**EXERCISE**
Reproduce the listing below as it stands. Leave out each image.

******************************

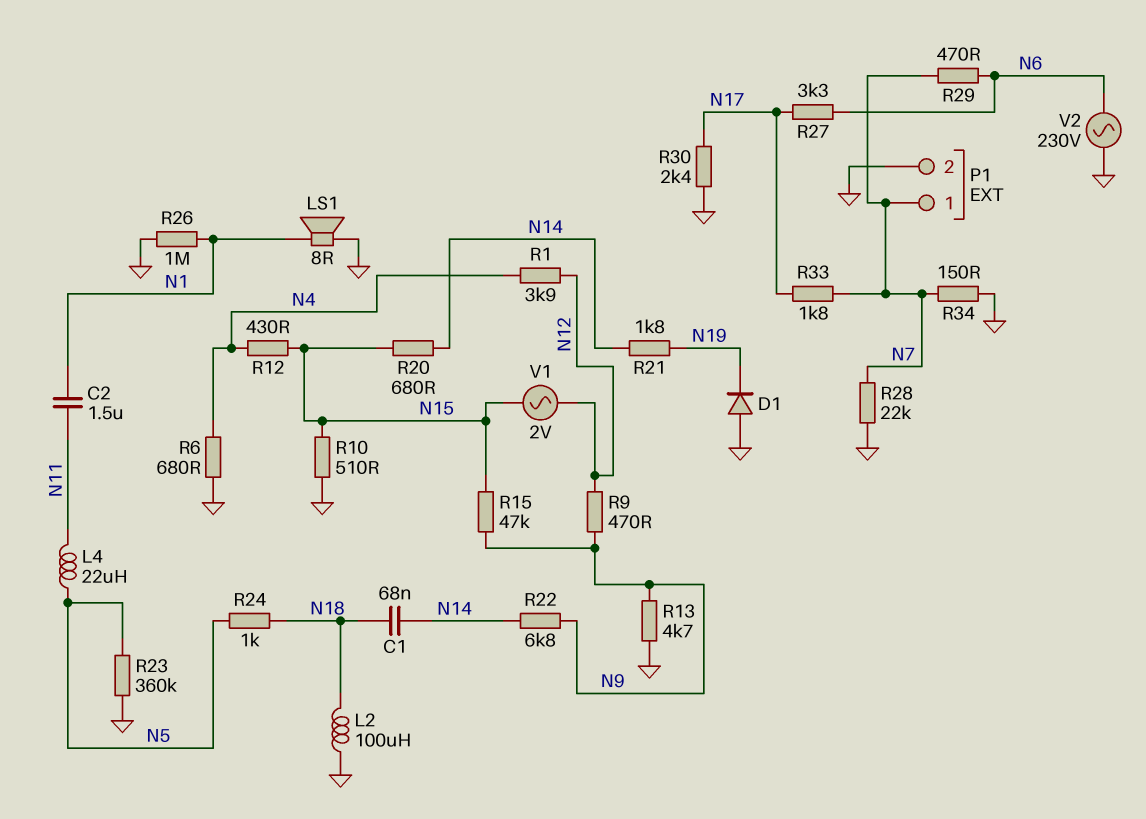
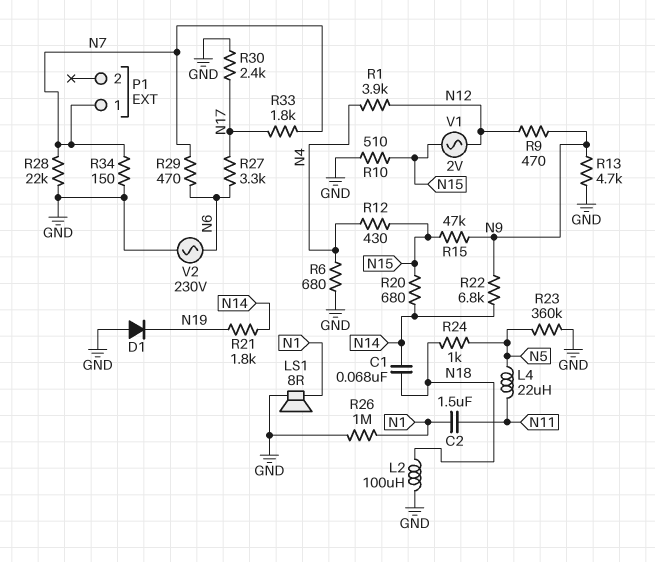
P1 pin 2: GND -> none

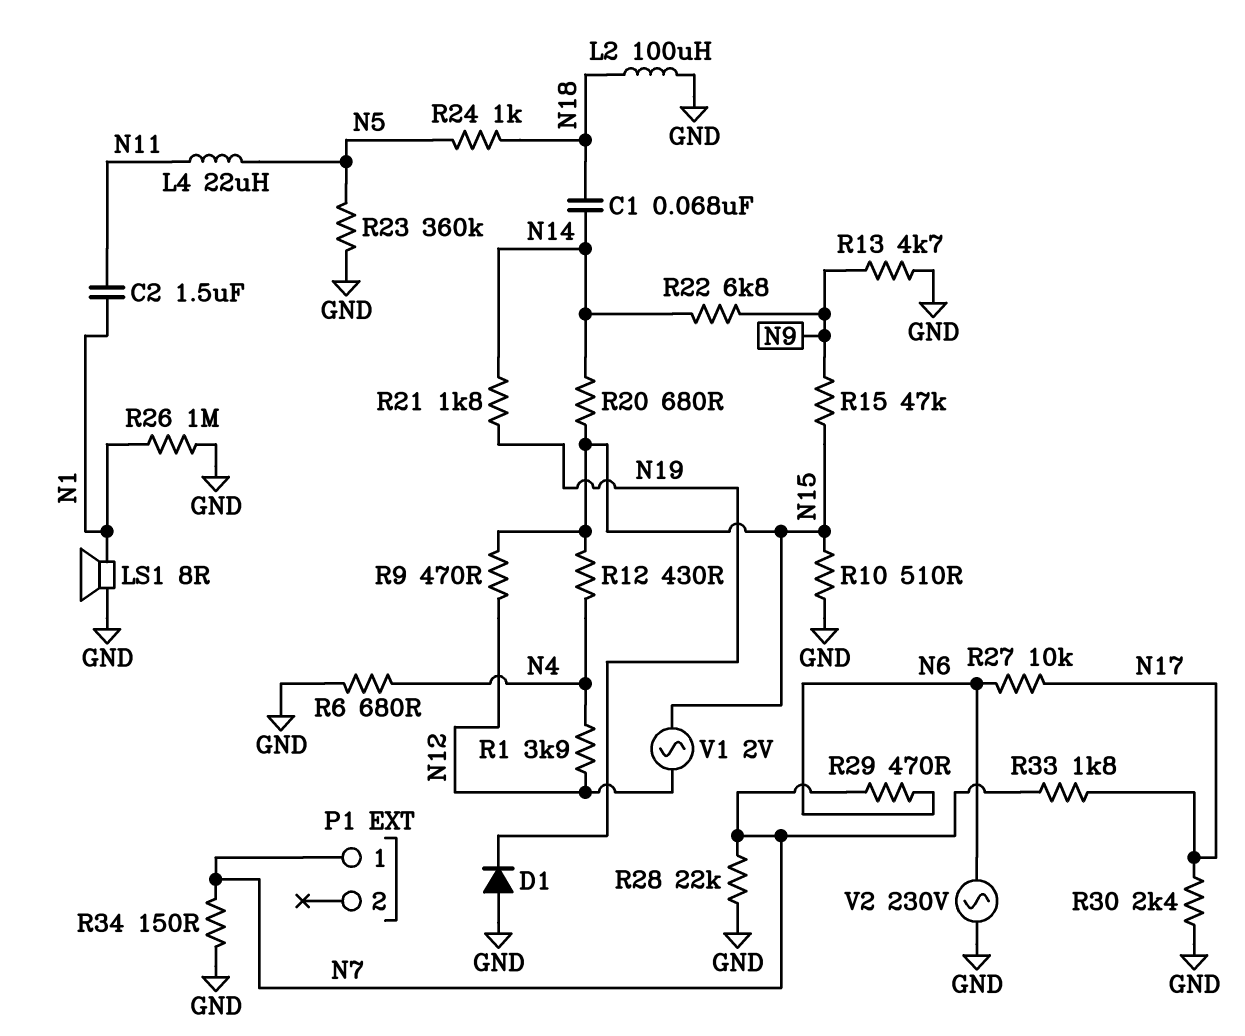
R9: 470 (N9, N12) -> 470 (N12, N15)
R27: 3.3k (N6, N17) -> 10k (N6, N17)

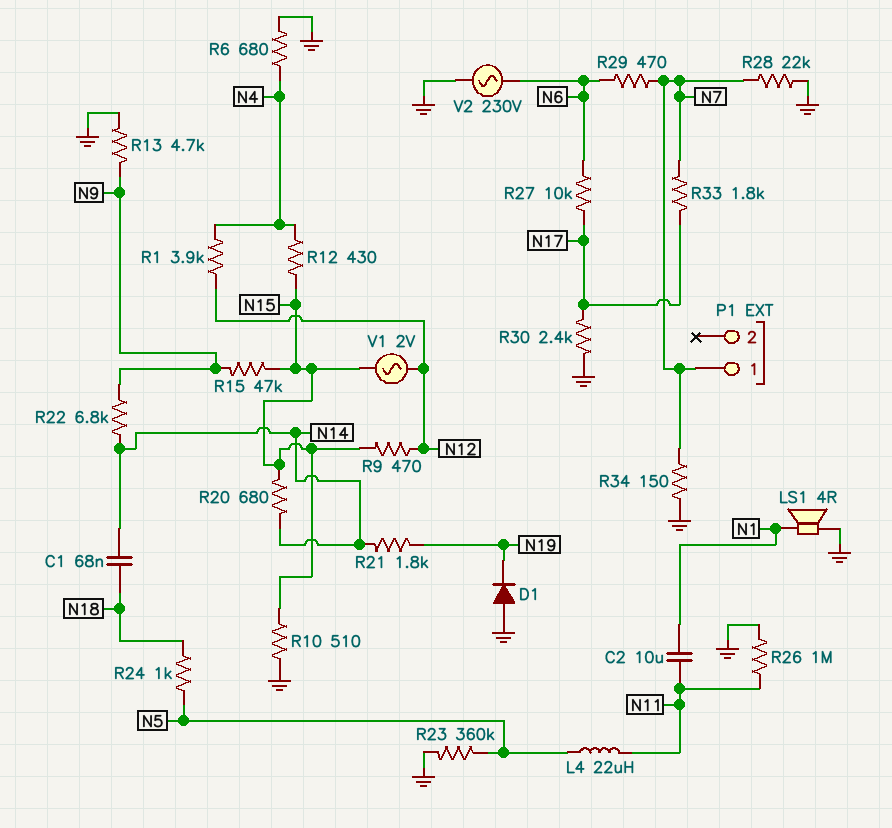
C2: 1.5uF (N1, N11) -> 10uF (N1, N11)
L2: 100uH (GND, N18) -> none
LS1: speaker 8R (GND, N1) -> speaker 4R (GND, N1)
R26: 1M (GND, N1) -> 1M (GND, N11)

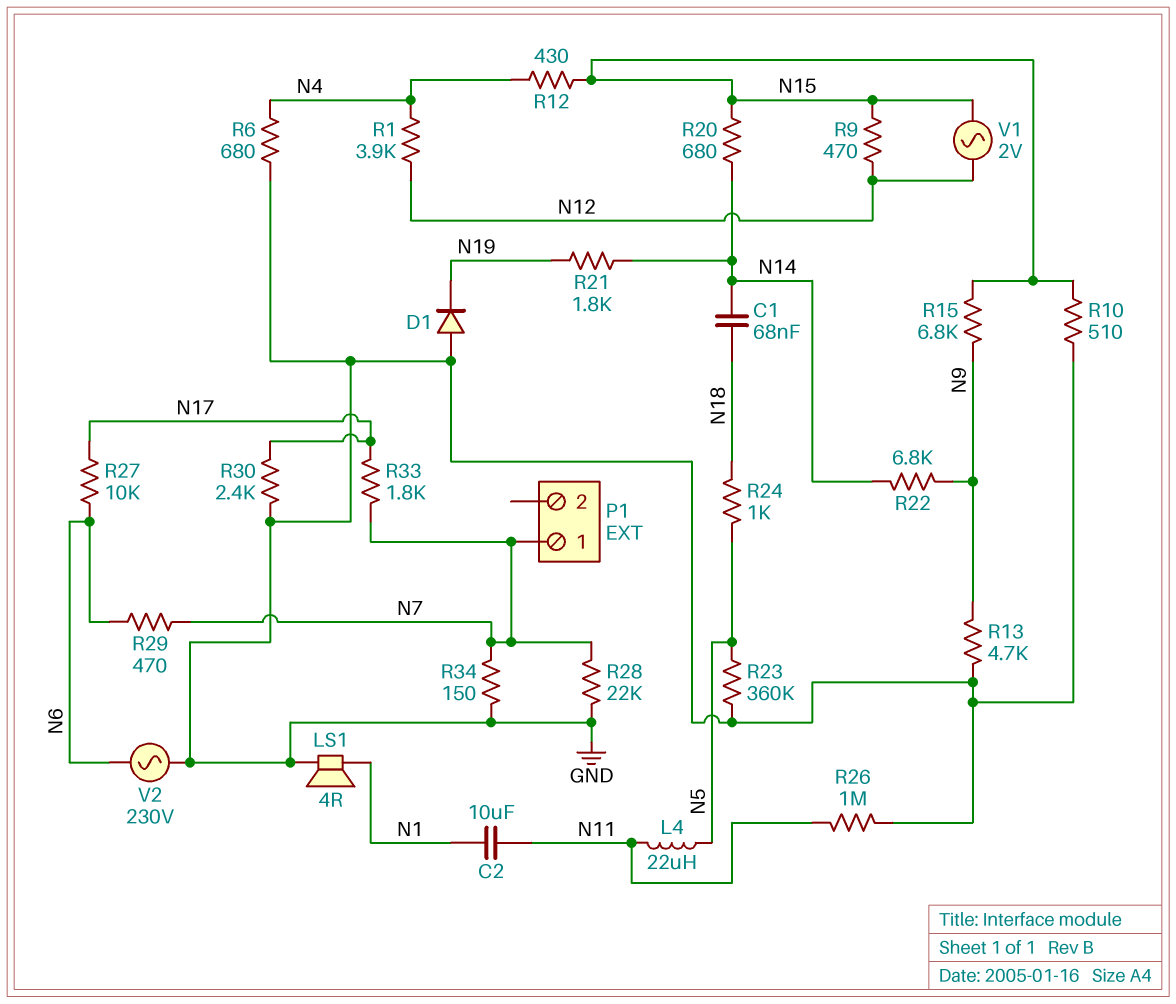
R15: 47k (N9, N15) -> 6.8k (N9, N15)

******************************

**RESPONSE TO THIS TASK**
P1 pin 2: GND -> none

R9: 470 (N9, N12) -> 470 (N12, N15)
R27: 3.3k (N6, N17) -> 10k (N6, N17)

C2: 1.5uF (N1, N11) -> 10uF (N1, N11)
L2: 100uH (GND, N18) -> none
LS1: speaker 8R (GND, N1) -> speaker 4R (GND, N1)
R26: 1M (GND, N1) -> 1M (GND, N11)

R15: 47k (N9, N15) -> 6.8k (N9, N15)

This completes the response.